* To do
Lay out the lines below as a JSON list of strings with one string per line and blank lines omitted, beginning at the line that contains "This is a 0.52" and continuing through the last line.

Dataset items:
____

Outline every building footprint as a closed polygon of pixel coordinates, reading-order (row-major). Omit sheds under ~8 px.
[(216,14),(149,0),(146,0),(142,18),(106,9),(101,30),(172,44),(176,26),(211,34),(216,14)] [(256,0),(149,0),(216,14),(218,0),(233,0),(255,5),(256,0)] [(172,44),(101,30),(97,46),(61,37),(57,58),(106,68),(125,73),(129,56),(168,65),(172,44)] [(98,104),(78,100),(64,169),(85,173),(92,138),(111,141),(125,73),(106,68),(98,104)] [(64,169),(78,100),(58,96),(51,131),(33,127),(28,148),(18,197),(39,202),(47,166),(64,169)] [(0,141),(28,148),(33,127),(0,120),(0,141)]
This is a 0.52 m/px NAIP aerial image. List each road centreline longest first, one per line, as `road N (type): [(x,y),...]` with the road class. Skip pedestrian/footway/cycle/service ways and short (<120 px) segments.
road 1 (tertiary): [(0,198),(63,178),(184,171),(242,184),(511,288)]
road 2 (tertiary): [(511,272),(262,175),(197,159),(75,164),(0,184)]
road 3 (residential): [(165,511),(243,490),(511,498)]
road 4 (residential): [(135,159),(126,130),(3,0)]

____

* Response to the task
[
  "This is a 0.52 m/px NAIP aerial image. List each road centreline longest first, one per line, as `road N (type): [(x,y),...]` with the road class. Skip pedestrian/footway/cycle/service ways and short (<120 px) segments.",
  "road 1 (tertiary): [(0,198),(63,178),(184,171),(242,184),(511,288)]",
  "road 2 (tertiary): [(511,272),(262,175),(197,159),(75,164),(0,184)]",
  "road 3 (residential): [(165,511),(243,490),(511,498)]",
  "road 4 (residential): [(135,159),(126,130),(3,0)]"
]